* Extracted records
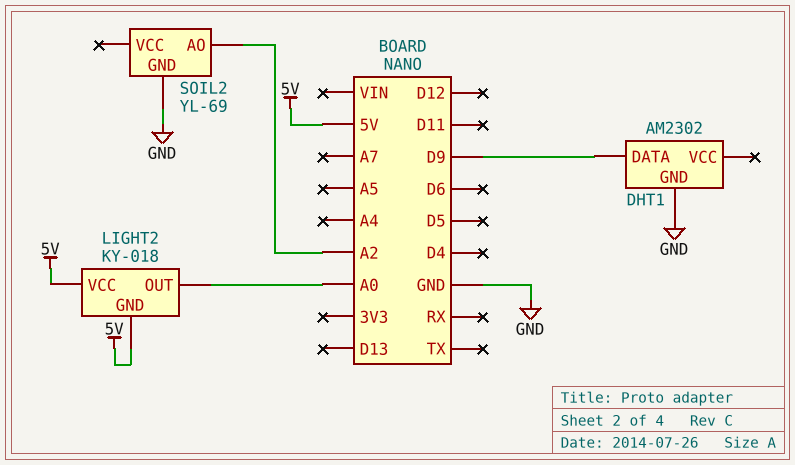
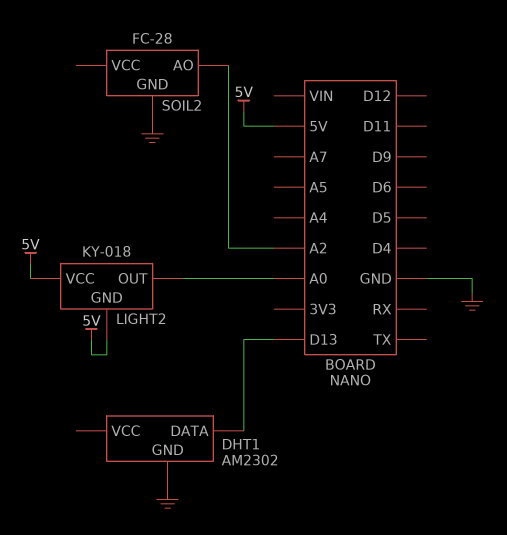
DHT1 pin DATA: D9 -> D13
SOIL2: YL-69 -> FC-28

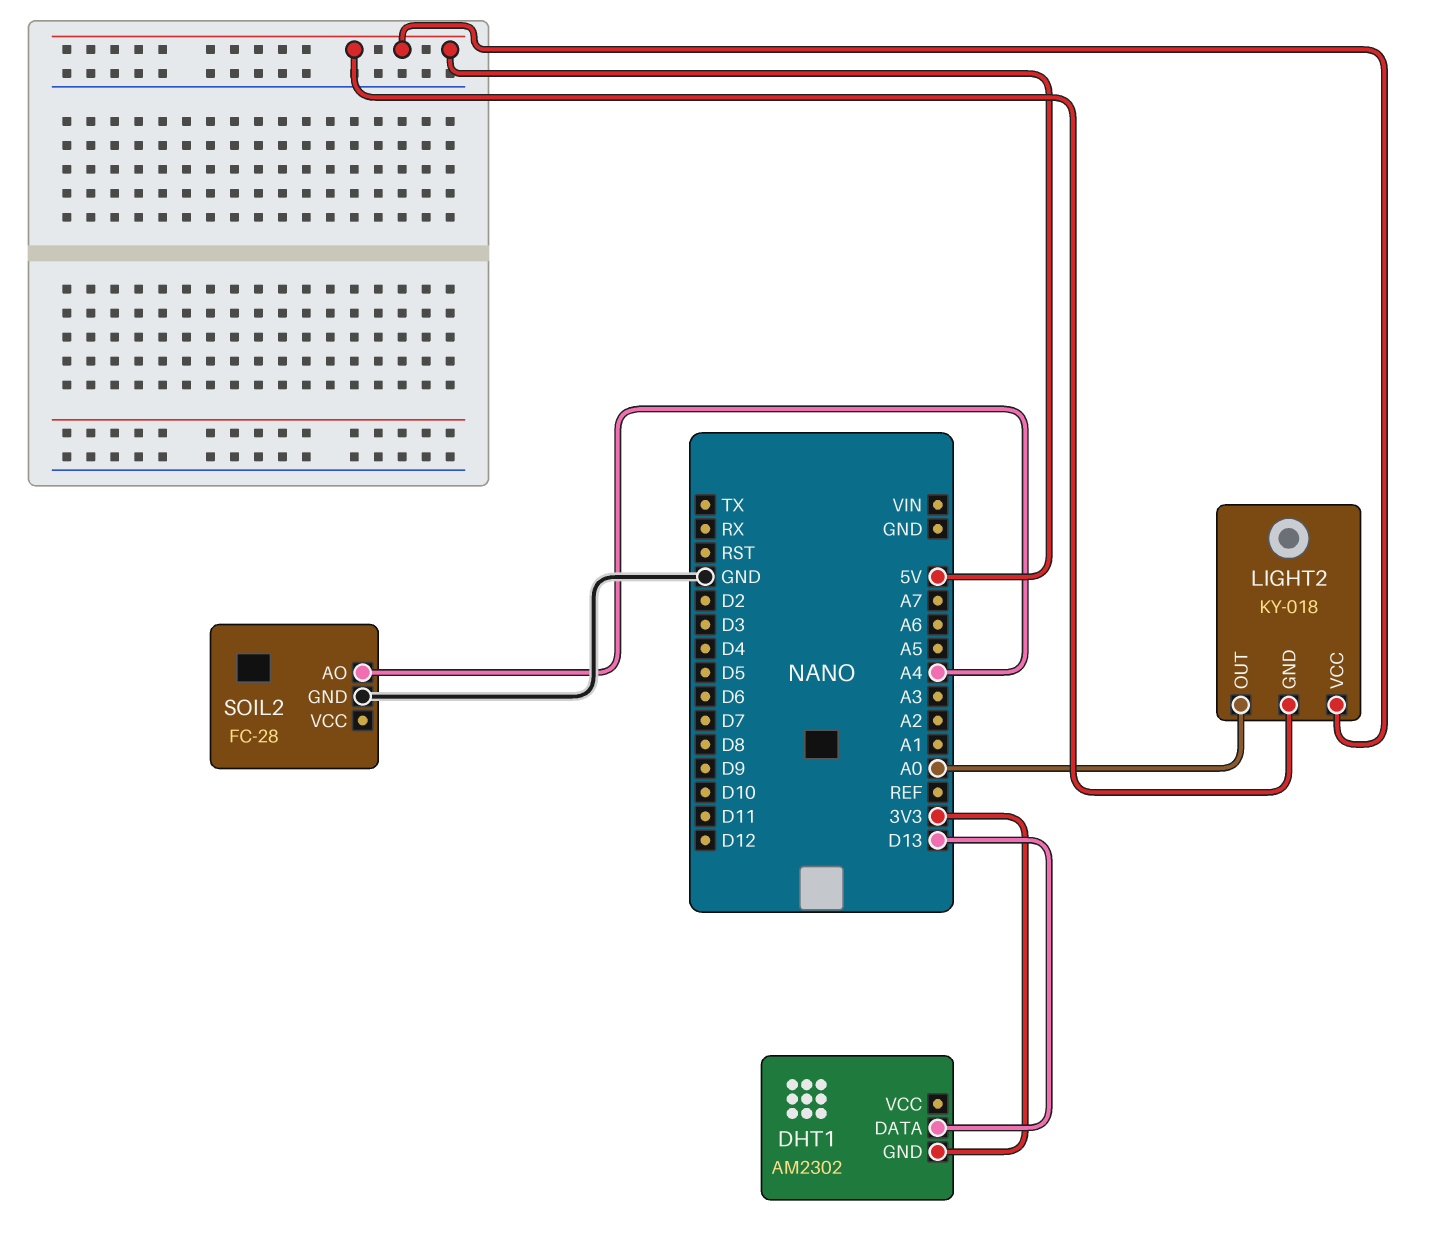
DHT1 pin GND: GND -> 3V3
SOIL2 pin AO: A2 -> A4

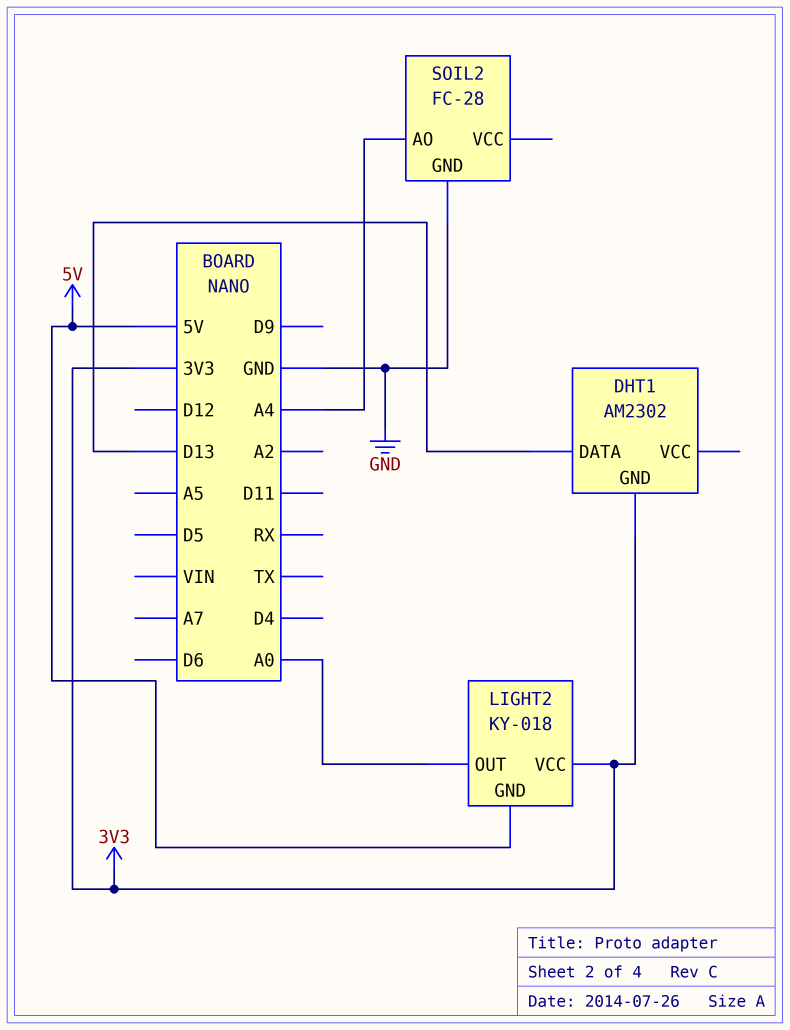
LIGHT2 pin VCC: 5V -> 3V3

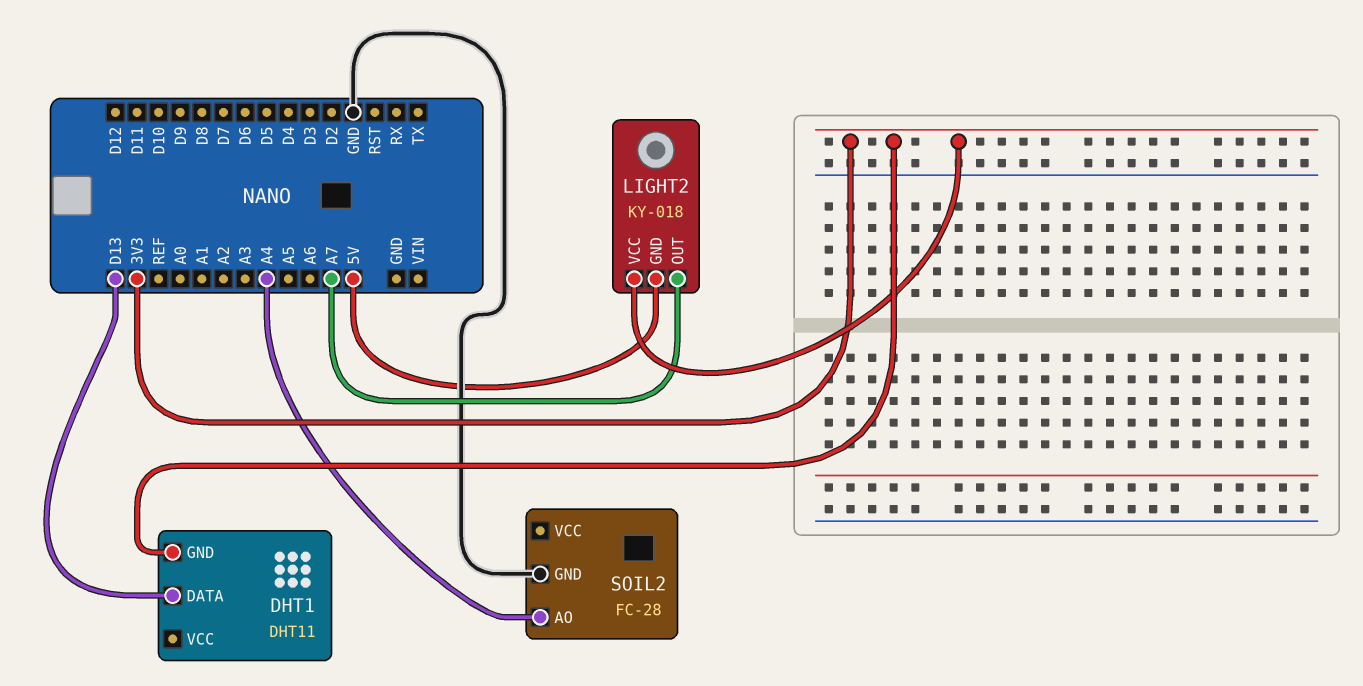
DHT1: AM2302 -> DHT11
LIGHT2 pin OUT: A0 -> A7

* What this task involves
None of the pictures should appear; copy the rest of the material above exactly.

* Exercise output
DHT1 pin DATA: D9 -> D13
SOIL2: YL-69 -> FC-28

DHT1 pin GND: GND -> 3V3
SOIL2 pin AO: A2 -> A4

LIGHT2 pin VCC: 5V -> 3V3

DHT1: AM2302 -> DHT11
LIGHT2 pin OUT: A0 -> A7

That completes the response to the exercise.